**TASK OBJECTIVE:**
Using the records below, return exactly the lines from the one containing "U13: NOR CD4001" through the last, and omit pictures.
(DATA FOR ANALYSIS)
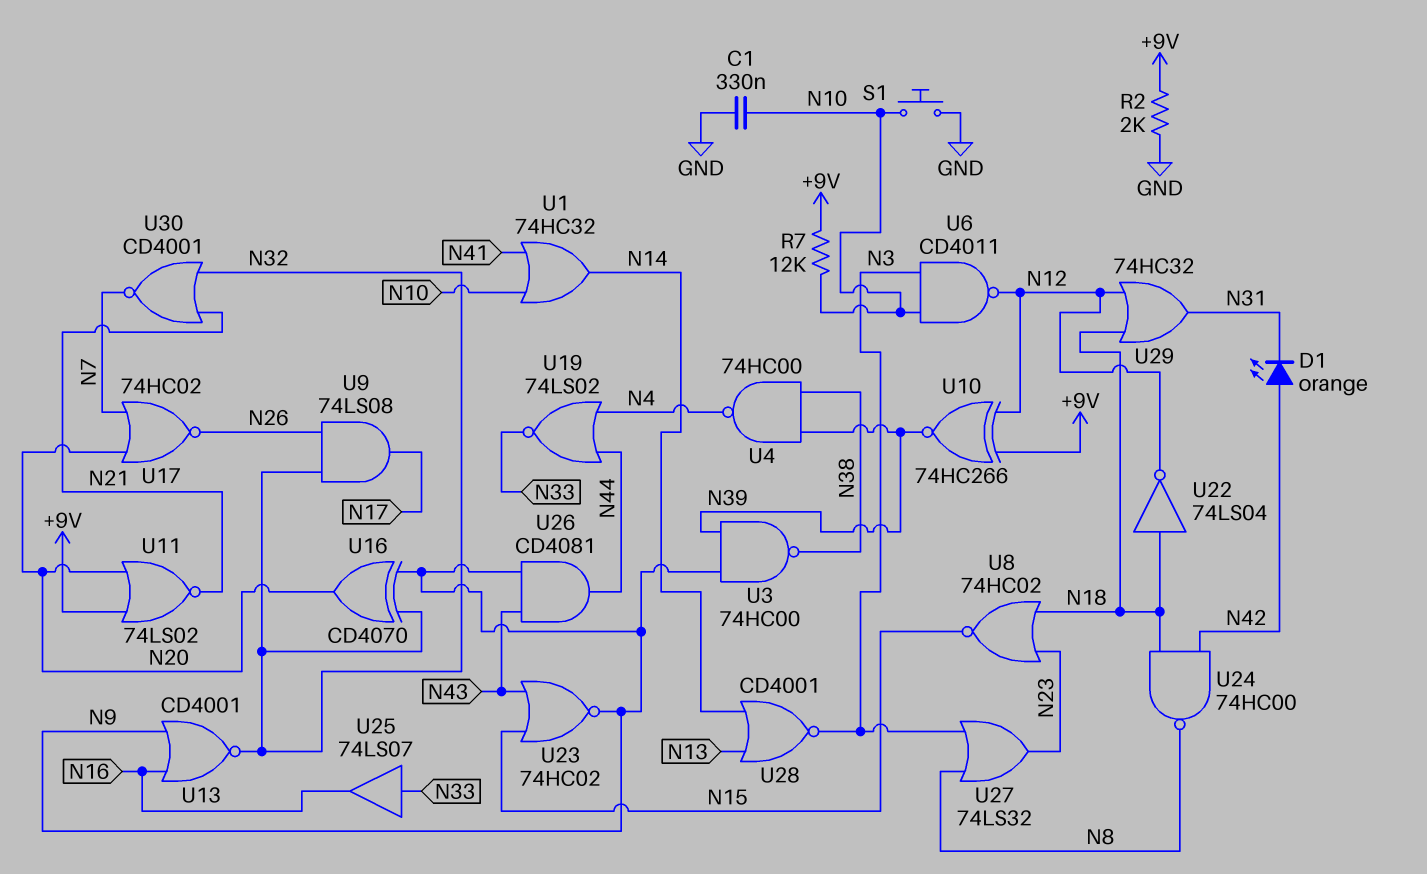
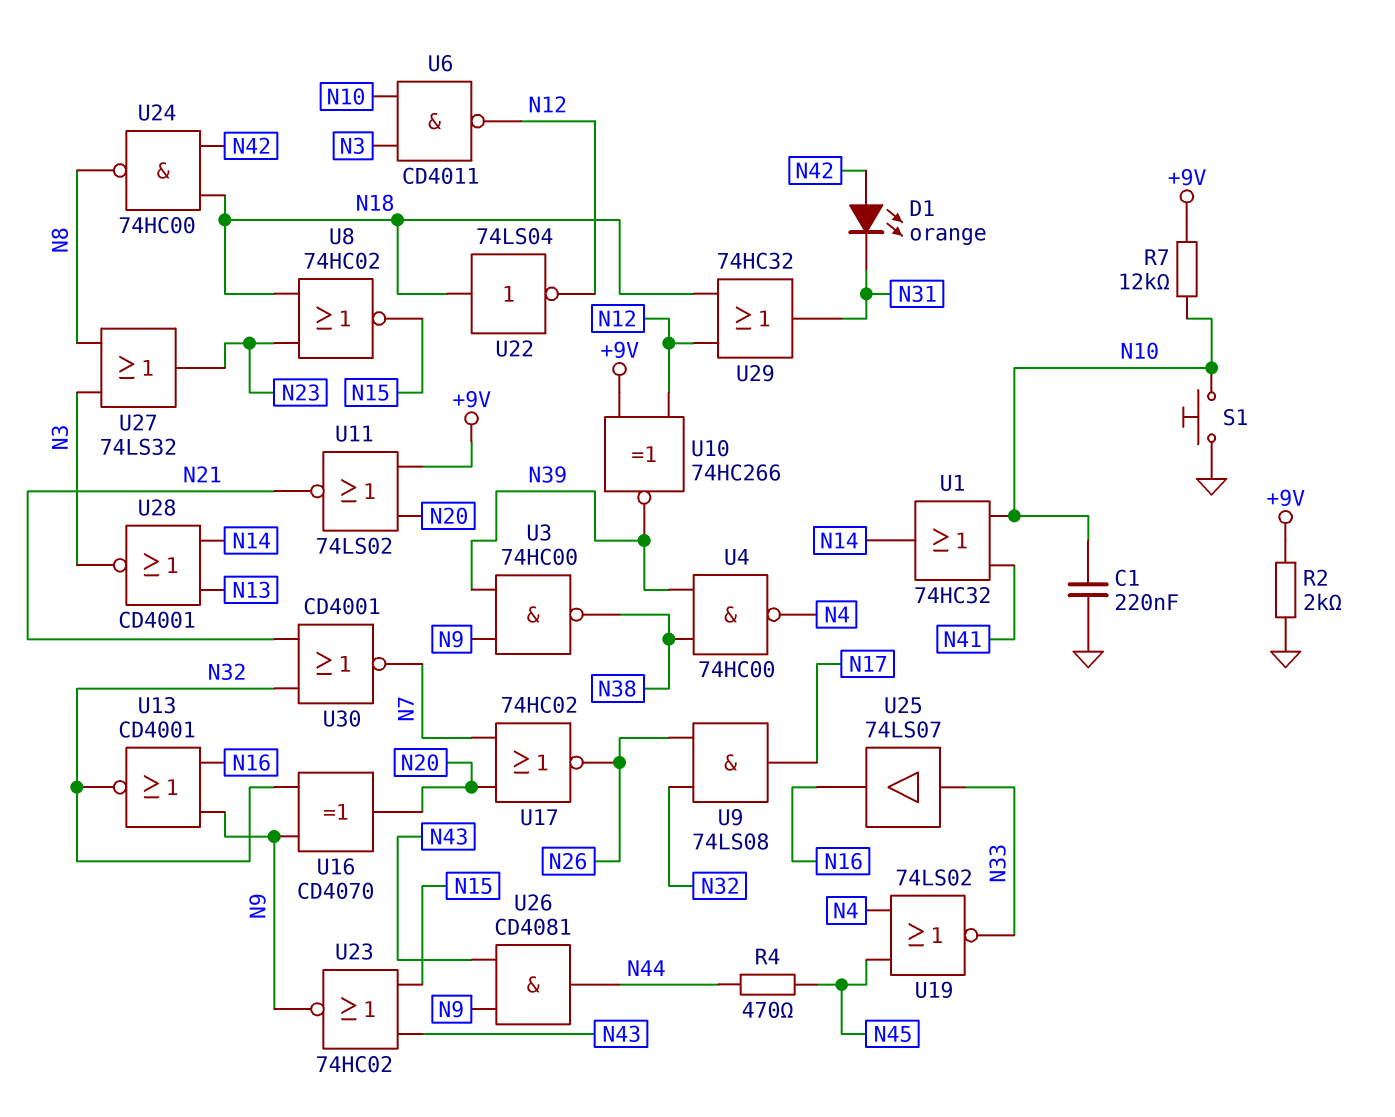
C1: 330nF (GND, N10) -> 220nF (GND, N10)
R4: none -> 470 (N44, N45)
U19: NOR 74LS02 (in N4, in N44, out N33) -> NOR 74LS02 (in N4, in N45, out N33)

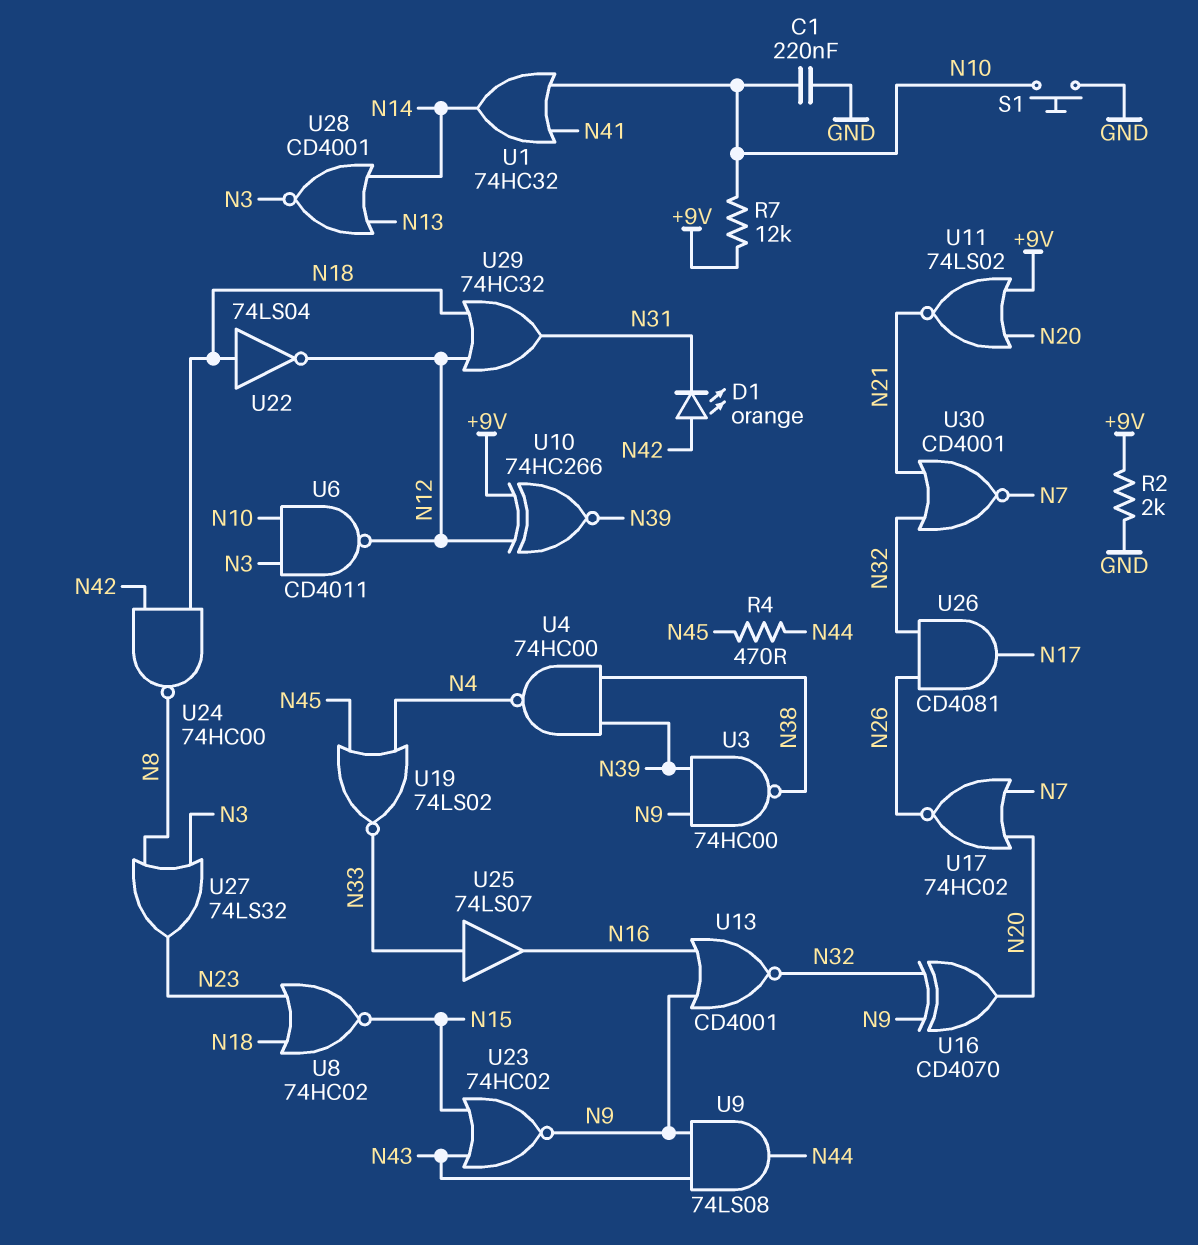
U9: AND 74LS08 (in N26, in N32, out N17) -> AND 74LS08 (in N9, in N43, out N44)
U26: AND CD4081 (in N9, in N43, out N44) -> AND CD4081 (in N26, in N32, out N17)

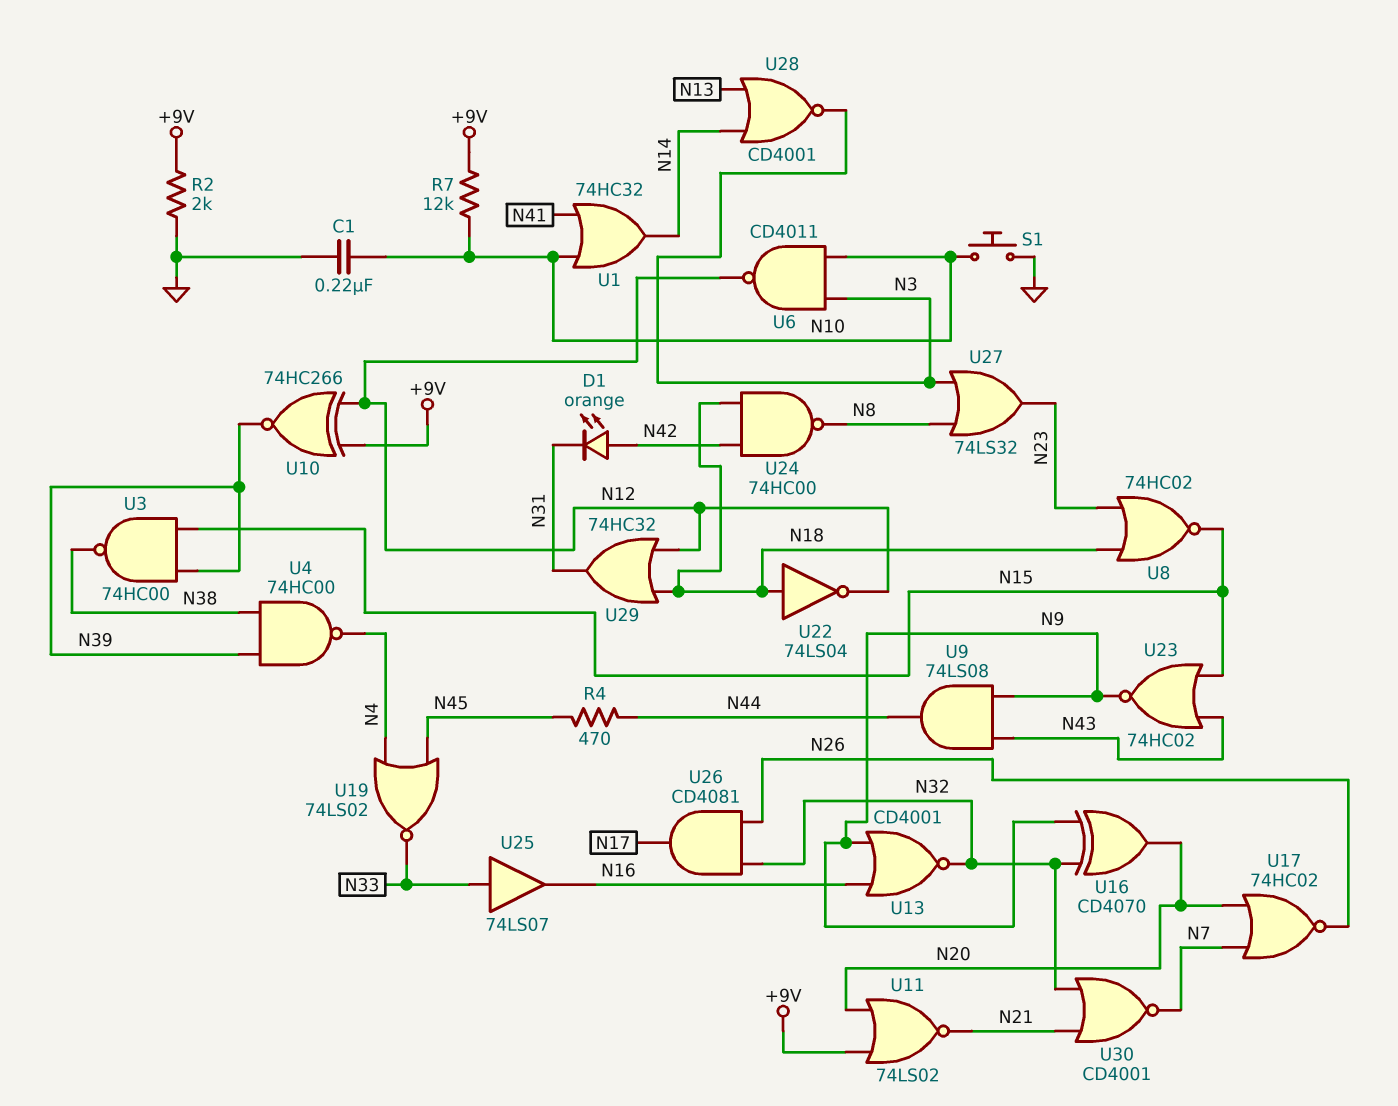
U3: NAND 74HC00 (in N9, in N39, out N38) -> NAND 74HC00 (in N15, in N39, out N38)

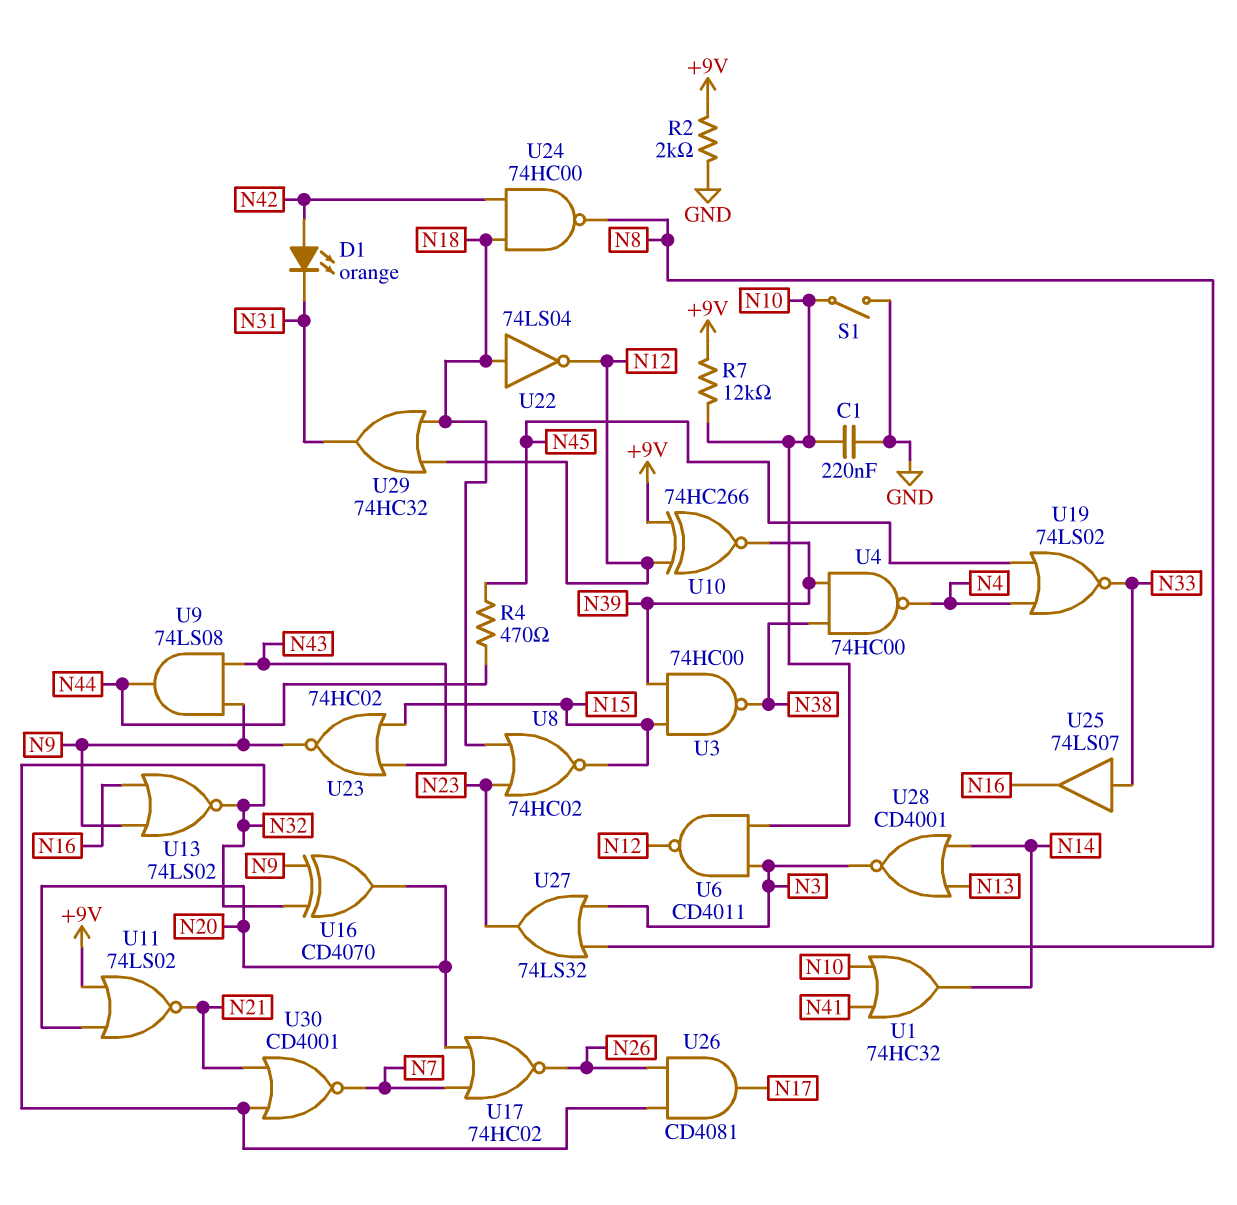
S1: button (GND, N10) -> switch (GND, N10)
U13: NOR CD4001 (in N9, in N16, out N32) -> NOR 74LS02 (in N9, in N16, out N32)

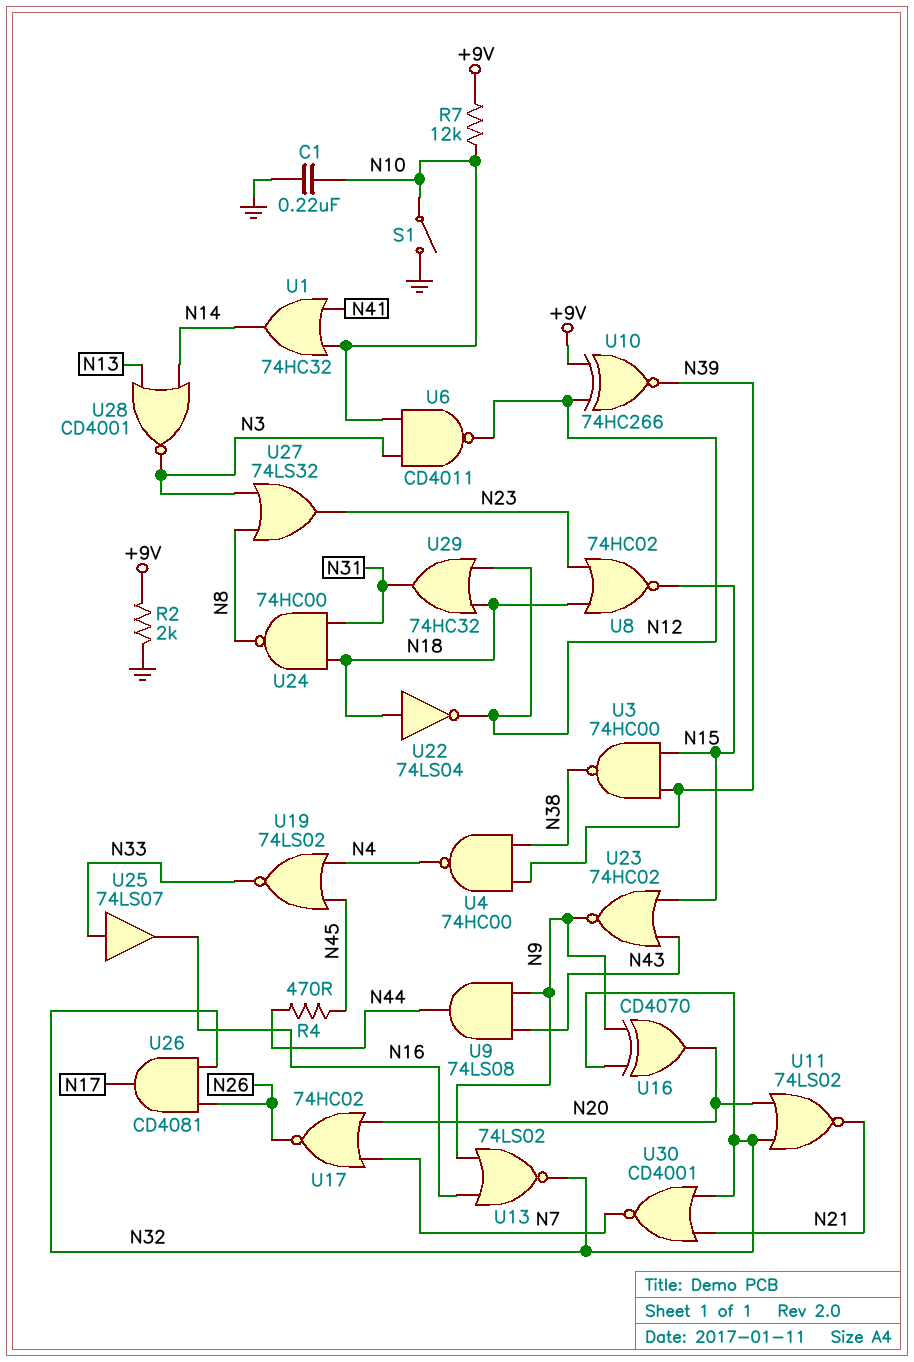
D1: LED orange (A N42, K N31) -> none
U11: NOR 74LS02 (in +9V, in N20, out N21) -> NOR 74LS02 (in N20, in N32, out N21)
U24: NAND 74HC00 (in N18, in N42, out N8) -> NAND 74HC00 (in N18, in N31, out N8)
(End DATA FOR ANALYSIS)
**EXERCISE SOLUTION:**
U13: NOR CD4001 (in N9, in N16, out N32) -> NOR 74LS02 (in N9, in N16, out N32)

D1: LED orange (A N42, K N31) -> none
U11: NOR 74LS02 (in +9V, in N20, out N21) -> NOR 74LS02 (in N20, in N32, out N21)
U24: NAND 74HC00 (in N18, in N42, out N8) -> NAND 74HC00 (in N18, in N31, out N8)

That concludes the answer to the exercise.